* **Exercise objective**: Give back the data below word for word. Any image in it should be left out.

[Object quantity data]

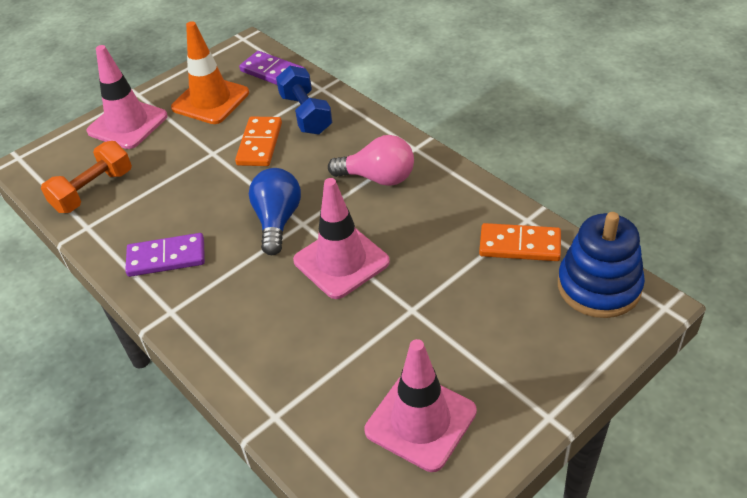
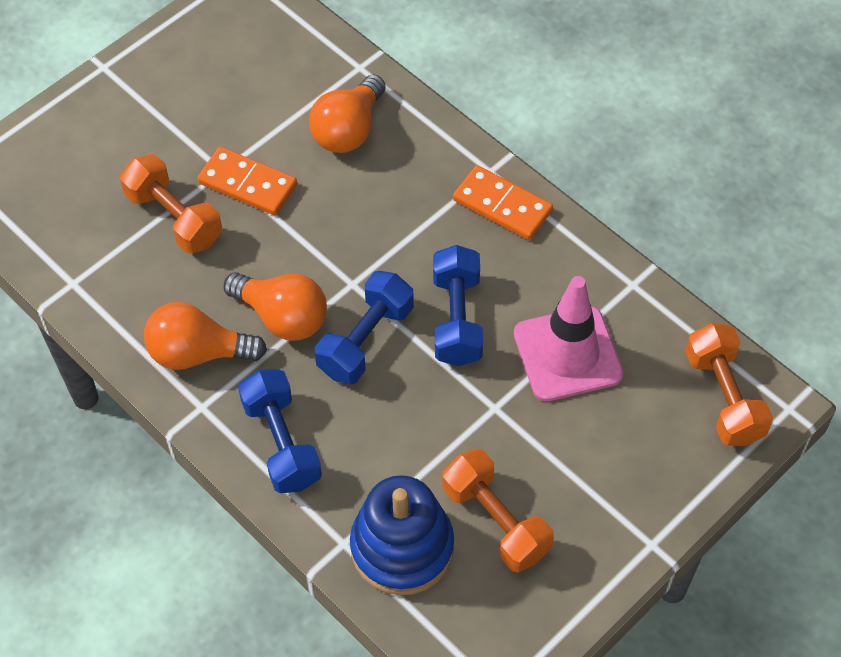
blue dumbbell: [276,66,332,135] = 1 -> [238,369,322,493] [315,271,414,384] [433,245,483,366] = 3
blue light bulb: [249,168,301,255] = 1 -> none = 0
orange dumbbell: [41,141,132,213] = 1 -> [120,154,222,254] [442,448,554,572] [685,323,773,446] = 3
orange light bulb: none = 0 -> [144,302,267,370] [224,272,327,341] [309,74,386,153] = 3
orange traffic cone: [171,21,249,124] = 1 -> none = 0
pink light bulb: [328,135,414,186] = 1 -> none = 0
pink traffic cone: [86,45,168,149] [293,178,390,299] [365,339,477,472] = 3 -> [514,276,624,401] = 1
purple domino: [125,233,205,277] [239,51,304,85] = 2 -> none = 0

* **Result of this exercise**:
blue dumbbell: [276,66,332,135] = 1 -> [238,369,322,493] [315,271,414,384] [433,245,483,366] = 3
blue light bulb: [249,168,301,255] = 1 -> none = 0
orange dumbbell: [41,141,132,213] = 1 -> [120,154,222,254] [442,448,554,572] [685,323,773,446] = 3
orange light bulb: none = 0 -> [144,302,267,370] [224,272,327,341] [309,74,386,153] = 3
orange traffic cone: [171,21,249,124] = 1 -> none = 0
pink light bulb: [328,135,414,186] = 1 -> none = 0
pink traffic cone: [86,45,168,149] [293,178,390,299] [365,339,477,472] = 3 -> [514,276,624,401] = 1
purple domino: [125,233,205,277] [239,51,304,85] = 2 -> none = 0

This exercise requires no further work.